_Task to carry out_: Taking the listing below, restate word for word each line from the line with "R17: none -> 220 (GND, VE)" to the line with "T1: PNP BC557", ends included, and stop there.

--- Material for this exercise ---

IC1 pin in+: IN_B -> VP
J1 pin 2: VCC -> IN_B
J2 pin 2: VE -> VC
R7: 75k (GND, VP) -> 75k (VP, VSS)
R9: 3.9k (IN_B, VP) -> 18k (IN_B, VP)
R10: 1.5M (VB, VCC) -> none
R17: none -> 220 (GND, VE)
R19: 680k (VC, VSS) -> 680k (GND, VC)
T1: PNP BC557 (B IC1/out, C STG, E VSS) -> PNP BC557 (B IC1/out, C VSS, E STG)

---
--- Material for this exercise ---

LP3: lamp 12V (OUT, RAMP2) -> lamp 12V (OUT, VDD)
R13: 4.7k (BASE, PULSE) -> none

---

_Result below_:
R17: none -> 220 (GND, VE)
R19: 680k (VC, VSS) -> 680k (GND, VC)
T1: PNP BC557 (B IC1/out, C STG, E VSS) -> PNP BC557 (B IC1/out, C VSS, E STG)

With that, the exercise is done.